-- begin Items --
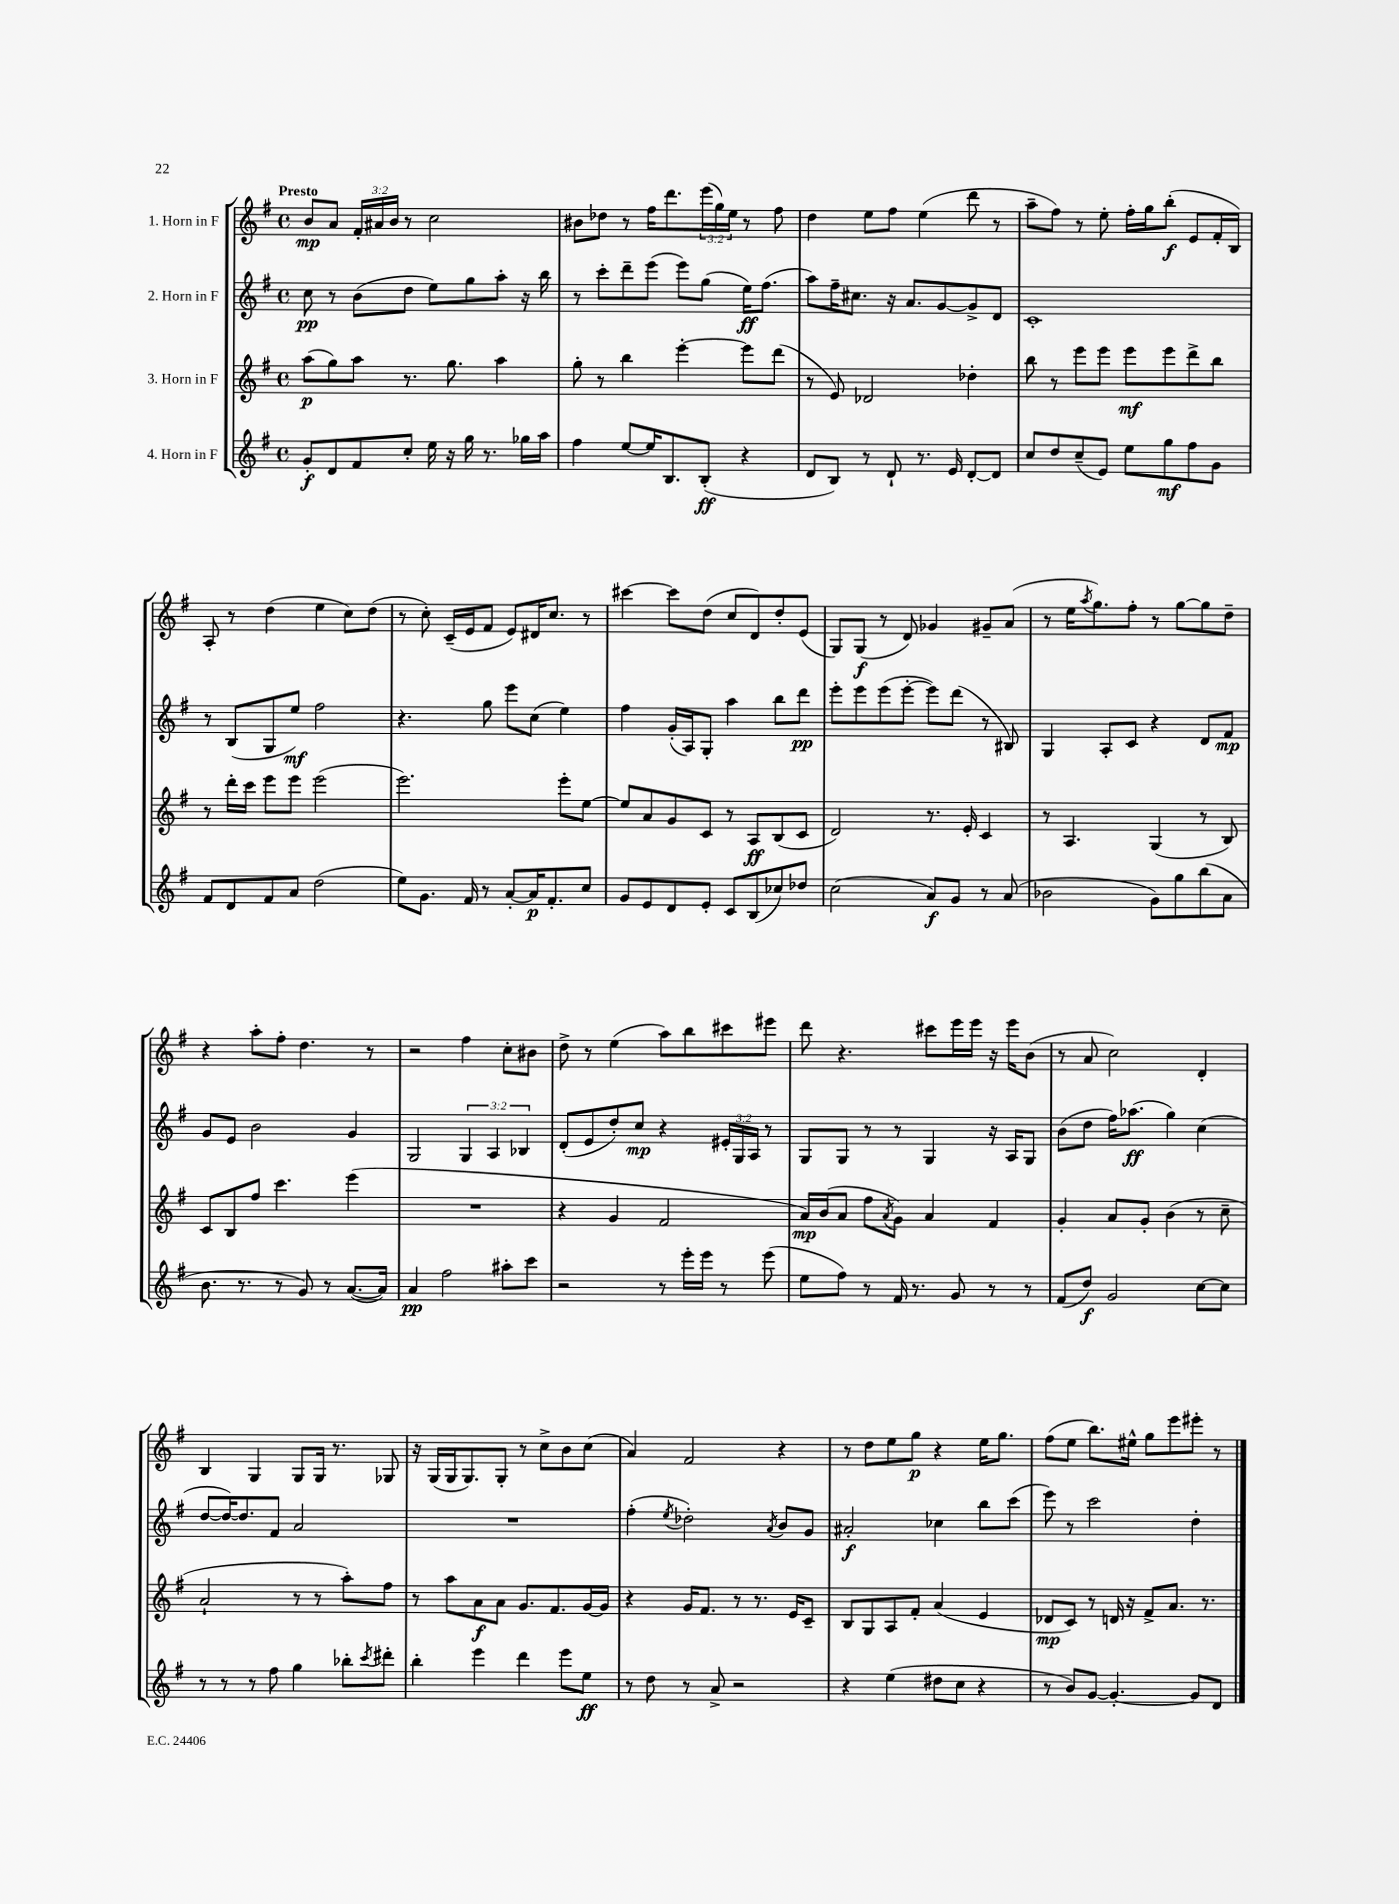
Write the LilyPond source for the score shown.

<<
\new StaffGroup <<
\new Staff = "s0" \with { instrumentName = "1. Horn in F" } {
    \clef treble \key g \major \defaultTimeSignature \time 4/4 \override Staff.TupletNumber.text = #tuplet-number::calc-fraction-text \tempo "Presto"
    b'8\mp a'8 \tuplet 3/2 { fis'16-. ais'16 b'16 } r8 c''2 |
    bis'8 des''8 r8 fis''16 d'''8. \tuplet 3/2 { e'''16( g''16) e''16 } r8 fis''8 |
    d''4 e''8 fis''8 e''4( d'''8 r8 |
    a''8-- fis''8) r8 e''8-. fis''16-. g''16 b''8-.\f( e'8 fis'16-. b16) |
    a8-. r8 d''4( e''4 c''8) d''8( |
    r8 c''8-.) c'16--( e'16 fis'8 e'8) dis'16 c''8. r8 |
    cis'''4~ cis'''8 d''8( c''8 d'8) d''8-. e'8( |
    g8) g8\f( r8 d'8) ges'4 gis'8-- a'8( |
    r8 e''16 \acciaccatura { a''8 } g''8.) fis''8-. r8 g''8~ g''8 d''8-- |
    r4 a''8-. fis''8-. d''4. r8 |
    r2 fis''4 c''8-. bis'8 |
    d''8-> r8 e''4( a''8) b''8 cis'''8 eis'''8 |
    d'''8 r4. cis'''8 e'''16 e'''16 r16 e'''16 b'8( |
    r8 a'8 c''2) d'4-. |
    b4 g4 g8 g16 r8. ges8 |
    r16 g16( g16 g8.) g8-. r8 c''8-> b'8 c''8( |
    a'4) fis'2 r4 |
    r8 d''8 e''8 g''8\p r4 e''16 g''8. |
    fis''8( e''8 b''8.) eis''16-^ g''8 e'''8 eis'''8-. r8 \bar "|." |
}
\new Staff = "s1" \with { instrumentName = "2. Horn in F" } {
    \clef treble \key g \major \defaultTimeSignature \time 4/4 \override Staff.TupletNumber.text = #tuplet-number::calc-fraction-text
    c''8\pp r8 b'8( d''8 e''8) g''8 a''8-. r16 b''16 |
    r8 c'''8-. d'''8-- e'''8( e'''8) g''8( e''16\ff) fis''8.( |
    a''8) fis''16-- cis''8. r16 a'8. g'8~ g'8-> d'8 |
    c'1-. |
    r8 b8( g8 e''8\mf) fis''2 |
    r4. g''8 e'''8 c''8( e''4) |
    fis''4 g'16-.( a16) g8-. a''4 b''8 d'''8\pp |
    e'''8-. e'''8 e'''8( e'''8~-. e'''8) d'''8( r8 bis8) |
    g4 a8-. c'8 r4 d'8 fis'8\mp |
    g'8 e'8 b'2 g'4 |
    g2 \tuplet 3/2 { g4 a4 bes4 } |
    d'8-.( e'8 d''8-.) c''8\mp r4 \tuplet 3/2 { eis'16-. g16 a16 } r8 |
    g8 g8 r8 r8 g4 r16 a16 g8 |
    b'8( d''8 fis''16) aes''8.\ff( g''4) c''4( |
    d''8~ d''16~) d''8. fis'8 a'2 |
    R1 |
    fis''4-.( \acciaccatura { e''8 } des''2-.) \acciaccatura { a'8 } b'8 g'8 |
    ais'2-.\f ces''4 b''8 c'''8( |
    e'''8) r8 c'''2 d''4-. \bar "|." |
}
\new Staff = "s2" \with { instrumentName = "3. Horn in F" } {
    \clef treble \key g \major \defaultTimeSignature \time 4/4
    a''8\p( g''8) a''8 r8. g''8. a''4 |
    g''8-. r8 b''4 e'''4~-. e'''8 d'''8( |
    r8 e'8) des'2 des''4-. |
    b''8 r8 e'''8 e'''8 e'''8\mf e'''8 d'''8-> b''8 |
    r8 d'''16-. c'''16 e'''8 e'''8 e'''2( |
    e'''2.) e'''8-. e''8~ |
    e''8 a'8 g'8 c'8 r8 a8\ff b8( c'8 |
    d'2) r8. e'16-. c'4 |
    r8 a4. g4( r8 b8) |
    c'8 b8 fis''8 c'''4. e'''4( |
    R1 |
    r4 g'4 fis'2 |
    a'16\mp) b'16( a'8 fis''8 \acciaccatura { a'8 } g'8) a'4 fis'4 |
    g'4-. a'8 g'8-. b'4( r8 c''8-- |
    a'2-! r8 r8 a''8-.) fis''8 |
    r8 a''8 a'8\f a'8 g'8. fis'8. g'16~ g'16 |
    r4 g'16 fis'8. r8 r8. e'16 c'8-- |
    b8 g8 a8 fis'8-. a'4( e'4 |
    des'8\mp c'8) r8 d'16 r16 fis'8-> a'8. r8. \bar "|." |
}
\new Staff = "s3" \with { instrumentName = "4. Horn in F" } {
    \clef treble \key g \major \defaultTimeSignature \time 4/4
    g'8-.\f d'8 fis'8 c''8-. e''16 r16 g''16 r8. ges''16 a''16 |
    fis''4 e''8~ e''16 b8. b8-.\ff( r4 |
    d'8 b8) r8 d'8-! r8. e'16 d'8~-. d'8 |
    c''8 d''8 c''8--( e'8) e''8 g''8\mf fis''8 g'8 |
    fis'8 d'8 fis'8 a'8 d''2( |
    e''8) g'8. fis'16 r8 a'8~-. a'16\p fis'8.-. c''8 |
    g'8 e'8 d'8 e'8-. c'8 b8( ces''8) des''8 |
    c''2( a'8\f) g'8 r8 a'8( |
    bes'2 g'8) g''8 b''8( a'8 |
    b'8. r8. r8 g'8) r8 a'8.~( a'16) |
    a'4\pp fis''2 ais''8-. c'''8 |
    r2 r8 e'''16-. e'''16 r8 e'''8( |
    e''8 fis''8) r8 fis'16 r8. g'8 r8 r8 |
    fis'8( d''8\f) g'2 c''8~ c''8 |
    r8 r8 r8 fis''8 g''4 bes''8-. \acciaccatura { c'''8 } dis'''8-. |
    b''4-. e'''4 d'''4 e'''8 e''8\ff |
    r8 d''8 r8 a'8-> r2 |
    r4 e''4( dis''8 c''8 r4 |
    r8 b'8) g'8~ g'4.~-. g'8 d'8 \bar "|." |
}
>>
>>
\layout { \context { \Score \remove "Bar_number_engraver" } }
-- end Items --
* [Written instruction]:
State how many lines of the data above contain the string "acciaccatura", counting case as significant. Give only the number.

* [Output for this task]:
4